» Task objective: Reproduce the listing below character for character; drop every image.

» Dataset excerpt:
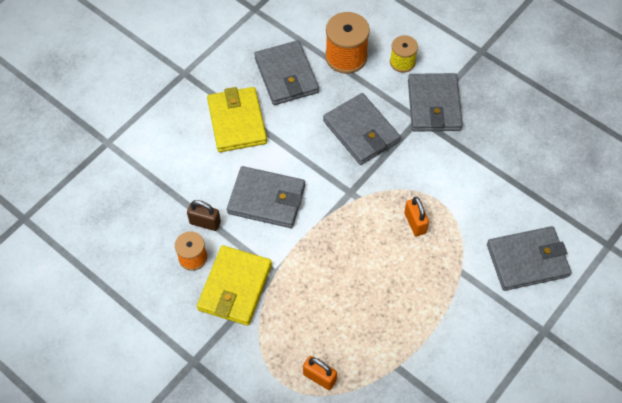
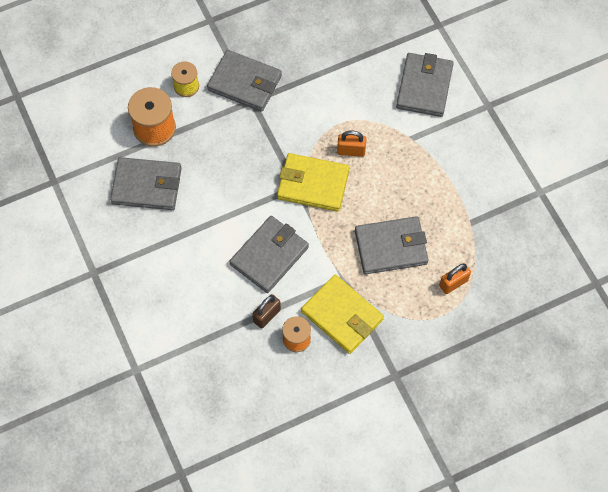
camera: 65 degrees left, 5 degrees up
(237, 122) = (175, 248): yellow wallet -> yellow wallet (313, 184)
(361, 131) = (240, 151): grey wallet -> grey wallet (391, 247)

» Your solution:
camera: 65 degrees left, 5 degrees up
(237, 122) = (175, 248): yellow wallet -> yellow wallet (313, 184)
(361, 131) = (240, 151): grey wallet -> grey wallet (391, 247)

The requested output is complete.